[Collected data]

★ ★ ★ ★

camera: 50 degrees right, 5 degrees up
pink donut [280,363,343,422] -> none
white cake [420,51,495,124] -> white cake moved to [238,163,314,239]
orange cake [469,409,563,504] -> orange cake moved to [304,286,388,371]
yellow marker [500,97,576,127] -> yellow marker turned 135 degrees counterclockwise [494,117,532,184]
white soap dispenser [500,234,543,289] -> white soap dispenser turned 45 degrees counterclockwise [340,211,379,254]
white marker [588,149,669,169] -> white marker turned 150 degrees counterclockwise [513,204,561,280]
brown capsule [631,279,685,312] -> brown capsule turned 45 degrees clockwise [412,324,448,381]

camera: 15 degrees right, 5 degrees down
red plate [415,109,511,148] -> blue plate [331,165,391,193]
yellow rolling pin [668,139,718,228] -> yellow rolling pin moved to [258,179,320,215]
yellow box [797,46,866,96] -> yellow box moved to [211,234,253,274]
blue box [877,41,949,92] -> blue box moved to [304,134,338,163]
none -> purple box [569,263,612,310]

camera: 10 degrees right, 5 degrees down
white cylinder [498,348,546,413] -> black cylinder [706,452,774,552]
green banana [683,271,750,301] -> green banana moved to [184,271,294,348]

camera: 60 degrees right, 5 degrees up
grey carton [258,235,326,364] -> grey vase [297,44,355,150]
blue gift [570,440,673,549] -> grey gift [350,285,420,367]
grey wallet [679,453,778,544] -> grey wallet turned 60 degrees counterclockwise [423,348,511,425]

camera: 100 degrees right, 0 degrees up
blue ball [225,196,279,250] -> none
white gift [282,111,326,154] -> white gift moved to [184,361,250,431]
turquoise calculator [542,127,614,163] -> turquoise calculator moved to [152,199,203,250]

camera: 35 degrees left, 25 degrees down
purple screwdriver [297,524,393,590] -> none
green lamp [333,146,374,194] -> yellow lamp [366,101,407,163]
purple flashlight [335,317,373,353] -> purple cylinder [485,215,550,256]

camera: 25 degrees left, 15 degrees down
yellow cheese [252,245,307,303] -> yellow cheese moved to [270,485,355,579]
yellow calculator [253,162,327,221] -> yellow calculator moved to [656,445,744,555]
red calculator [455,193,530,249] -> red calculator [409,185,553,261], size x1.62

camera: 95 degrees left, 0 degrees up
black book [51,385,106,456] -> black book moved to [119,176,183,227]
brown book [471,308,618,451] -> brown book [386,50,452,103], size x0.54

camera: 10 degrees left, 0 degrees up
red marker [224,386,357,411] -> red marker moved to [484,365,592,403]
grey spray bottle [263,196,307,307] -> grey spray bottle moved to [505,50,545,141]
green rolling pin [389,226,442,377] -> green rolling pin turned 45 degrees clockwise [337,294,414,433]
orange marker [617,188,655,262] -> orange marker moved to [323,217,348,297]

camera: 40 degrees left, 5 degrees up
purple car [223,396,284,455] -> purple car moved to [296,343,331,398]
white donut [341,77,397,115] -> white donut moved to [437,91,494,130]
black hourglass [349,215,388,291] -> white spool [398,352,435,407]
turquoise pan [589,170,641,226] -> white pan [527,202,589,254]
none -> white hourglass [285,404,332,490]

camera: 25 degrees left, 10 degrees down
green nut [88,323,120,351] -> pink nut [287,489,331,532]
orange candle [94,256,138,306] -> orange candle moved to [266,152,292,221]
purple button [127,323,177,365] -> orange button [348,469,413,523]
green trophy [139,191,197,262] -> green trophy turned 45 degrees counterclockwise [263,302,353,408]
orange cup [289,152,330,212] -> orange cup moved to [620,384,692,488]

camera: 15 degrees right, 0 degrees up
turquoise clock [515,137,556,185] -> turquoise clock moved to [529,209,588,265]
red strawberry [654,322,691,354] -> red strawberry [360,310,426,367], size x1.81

★ ★ ★ ★

About this exercise
Return the lines of the records that include the string "hourglass".

Finished task
black hourglass [349,215,388,291] -> white spool [398,352,435,407]
none -> white hourglass [285,404,332,490]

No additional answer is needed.